(Two-dimensional motion records)
:::::
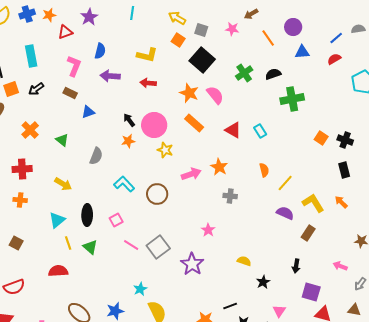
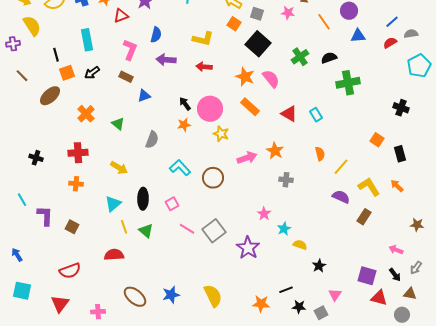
gray semicircle: (358, 29) -> (411, 34), moved
orange square: (321, 138) -> (377, 140), moved
black cross: (345, 140) -> (401, 108), moved
black arrow: (296, 266) -> (395, 275), moved, turned -48
cyan star: (140, 289) -> (284, 229), moved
:::::
Print out every record above exactly as given. Do not include the pictures.

gray semicircle: (358, 29) -> (411, 34), moved
orange square: (321, 138) -> (377, 140), moved
black cross: (345, 140) -> (401, 108), moved
black arrow: (296, 266) -> (395, 275), moved, turned -48
cyan star: (140, 289) -> (284, 229), moved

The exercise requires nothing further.